• [What to produce]:
Begin your copy at the line that holds "orange brick B3:B4" and carry it through the final line of the data, writing out each line exactly and omitting pictures.

· · · · ·

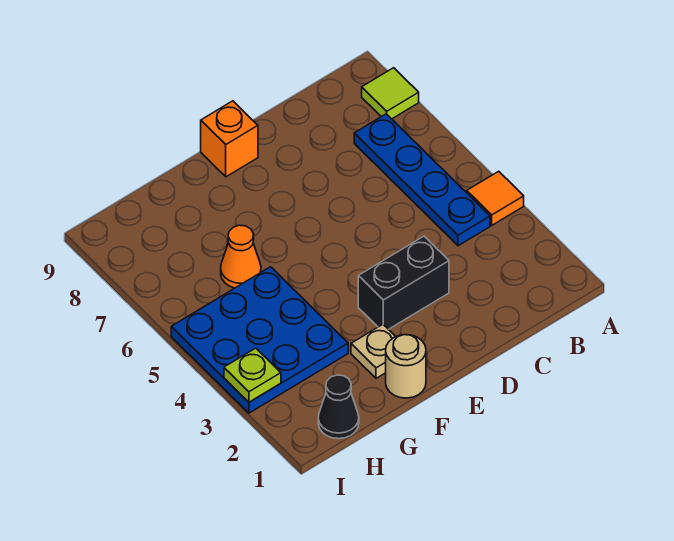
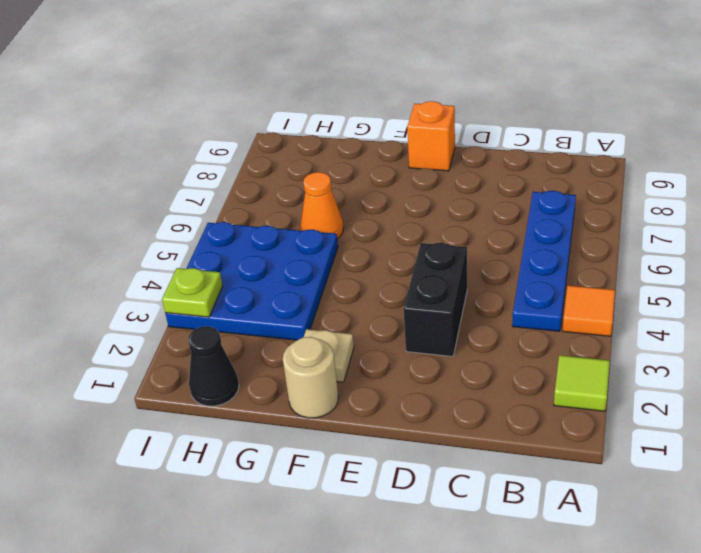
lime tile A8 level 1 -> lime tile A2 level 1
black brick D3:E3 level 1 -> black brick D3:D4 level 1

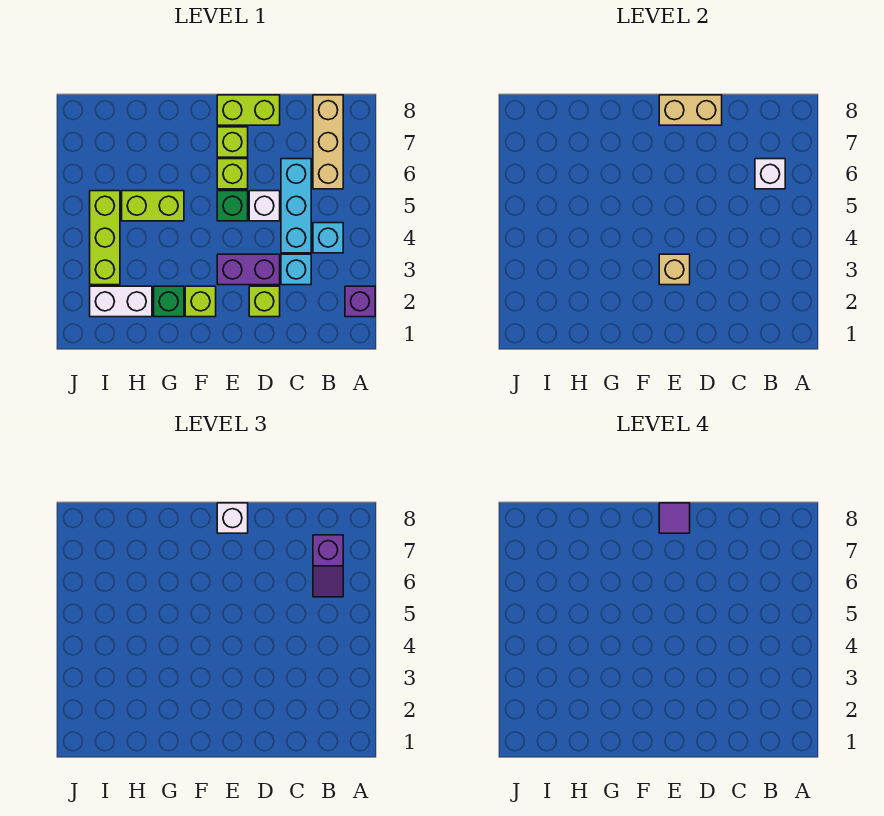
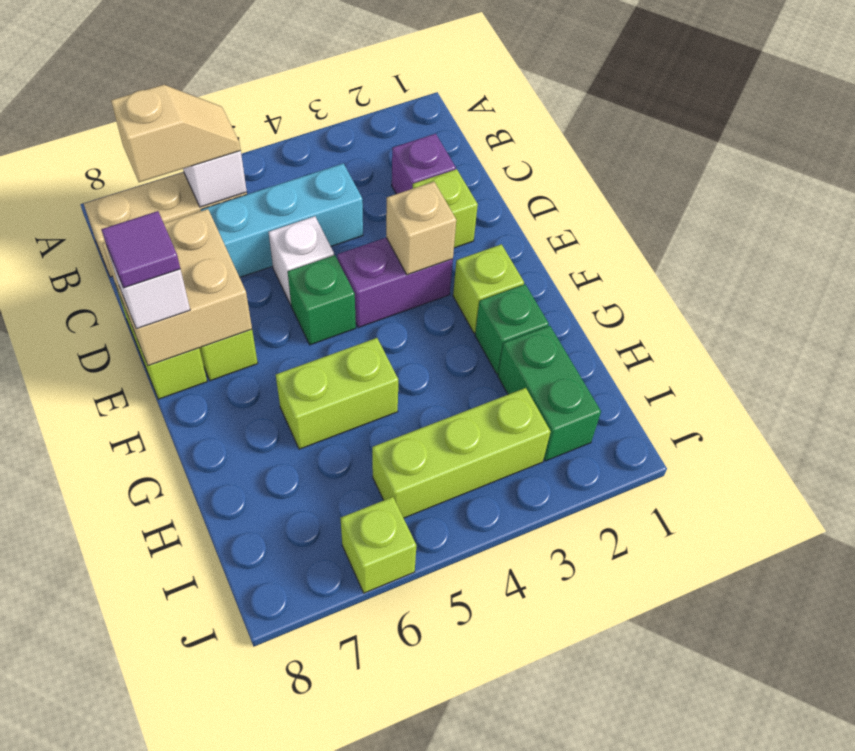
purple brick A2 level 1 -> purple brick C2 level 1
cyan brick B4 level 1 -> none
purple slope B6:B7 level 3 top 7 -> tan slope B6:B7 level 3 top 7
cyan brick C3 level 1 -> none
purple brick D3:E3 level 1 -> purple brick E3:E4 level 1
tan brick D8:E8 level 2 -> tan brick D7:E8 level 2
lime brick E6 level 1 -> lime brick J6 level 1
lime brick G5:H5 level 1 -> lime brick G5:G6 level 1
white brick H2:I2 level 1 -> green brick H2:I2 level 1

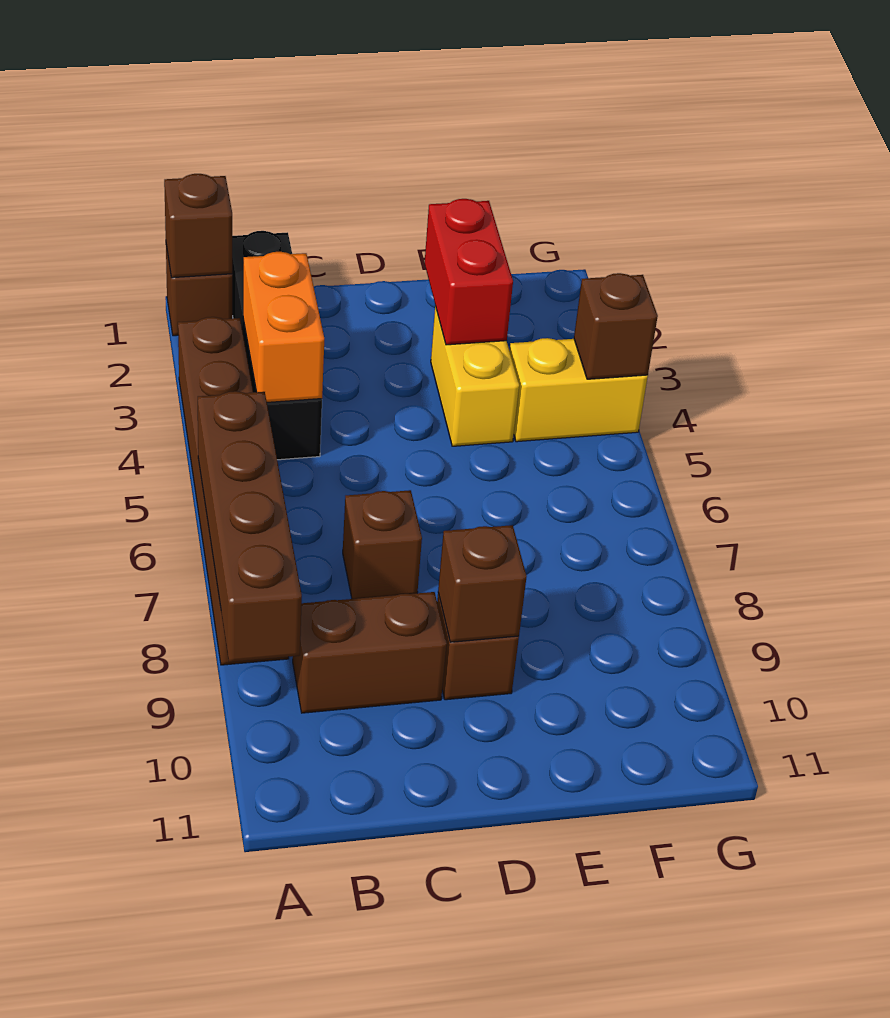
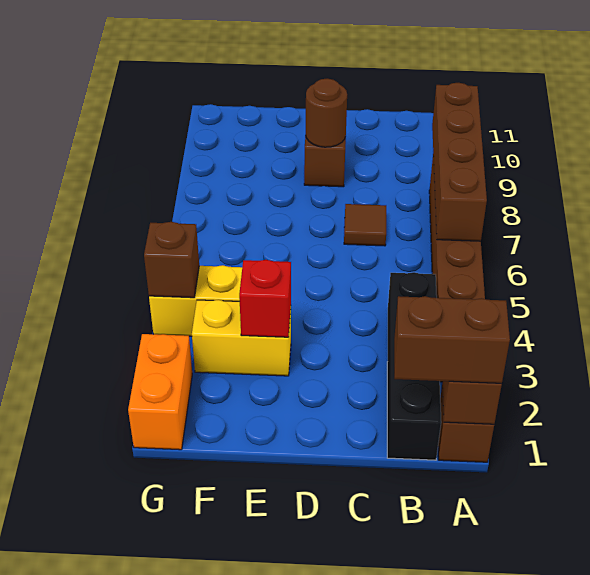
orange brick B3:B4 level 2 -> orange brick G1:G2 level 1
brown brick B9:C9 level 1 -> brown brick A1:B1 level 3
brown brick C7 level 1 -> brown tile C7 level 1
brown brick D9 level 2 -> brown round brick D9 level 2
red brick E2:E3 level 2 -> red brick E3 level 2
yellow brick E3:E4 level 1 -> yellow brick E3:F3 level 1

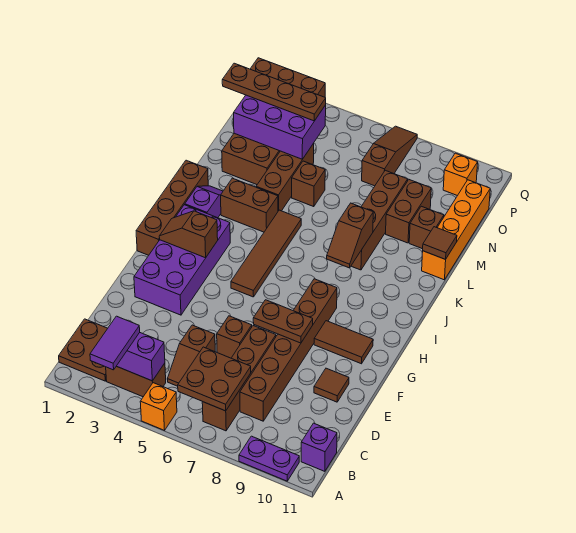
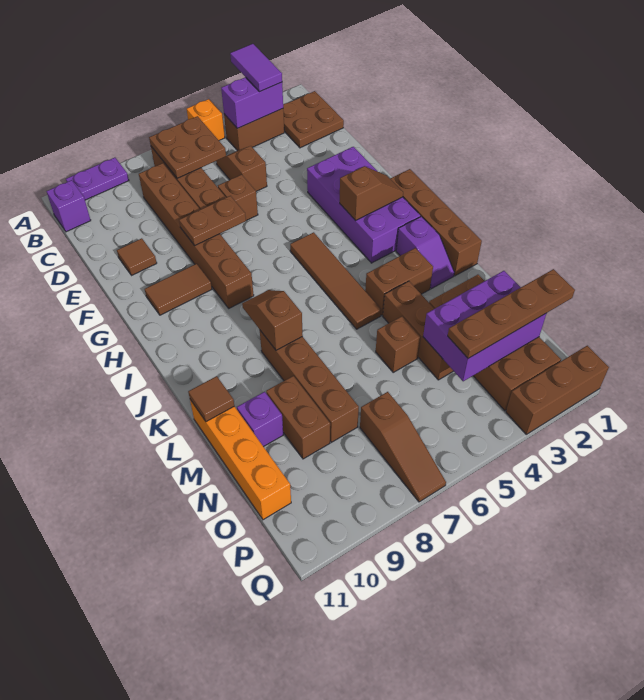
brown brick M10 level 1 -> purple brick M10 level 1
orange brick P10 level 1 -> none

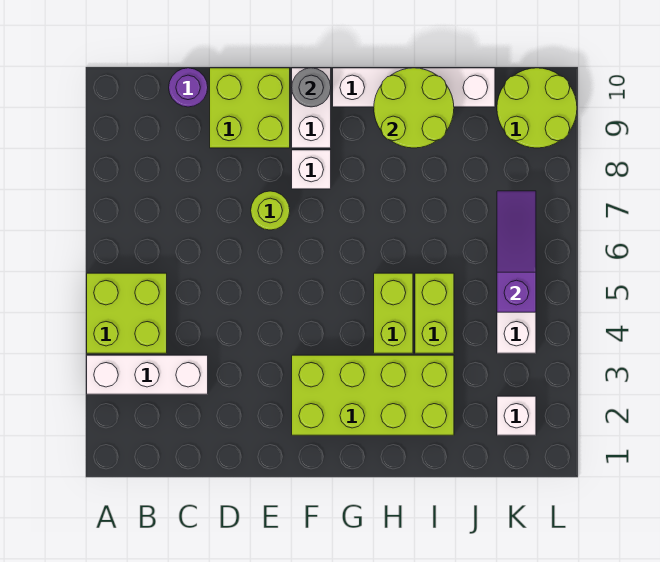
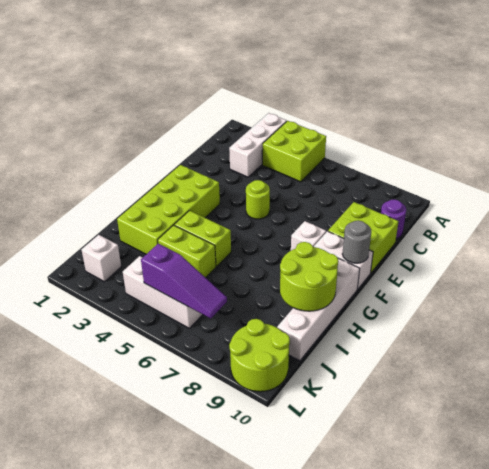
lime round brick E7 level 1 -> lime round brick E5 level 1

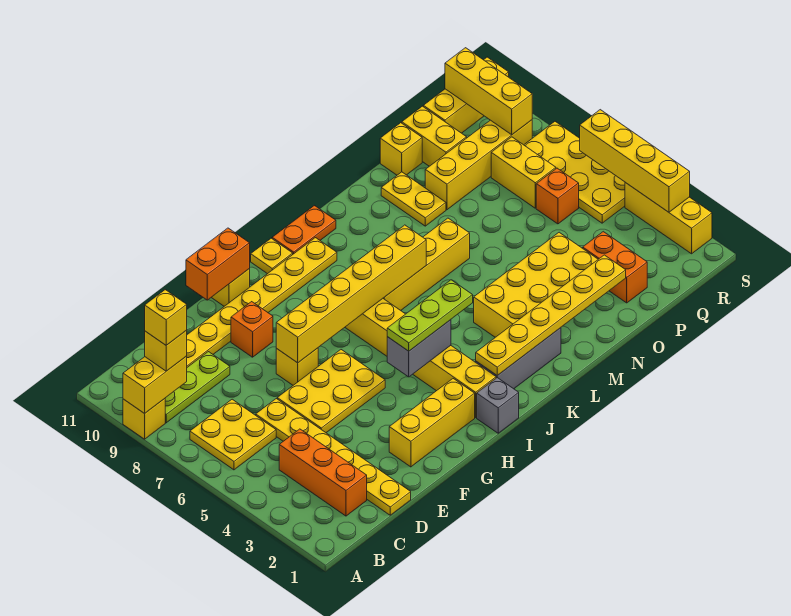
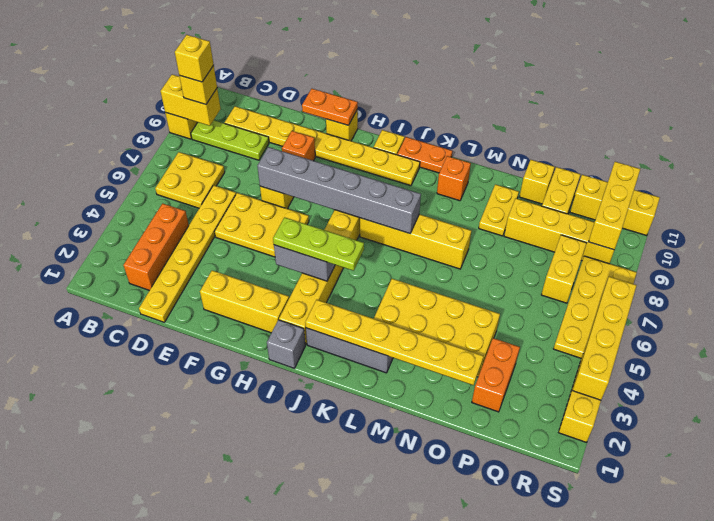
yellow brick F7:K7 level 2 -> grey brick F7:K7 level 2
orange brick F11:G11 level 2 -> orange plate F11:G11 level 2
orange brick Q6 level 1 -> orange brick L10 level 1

· · · · ·

• [Response box]:
orange brick B3:B4 level 2 -> orange brick G1:G2 level 1
brown brick B9:C9 level 1 -> brown brick A1:B1 level 3
brown brick C7 level 1 -> brown tile C7 level 1
brown brick D9 level 2 -> brown round brick D9 level 2
red brick E2:E3 level 2 -> red brick E3 level 2
yellow brick E3:E4 level 1 -> yellow brick E3:F3 level 1

brown brick M10 level 1 -> purple brick M10 level 1
orange brick P10 level 1 -> none

lime round brick E7 level 1 -> lime round brick E5 level 1

yellow brick F7:K7 level 2 -> grey brick F7:K7 level 2
orange brick F11:G11 level 2 -> orange plate F11:G11 level 2
orange brick Q6 level 1 -> orange brick L10 level 1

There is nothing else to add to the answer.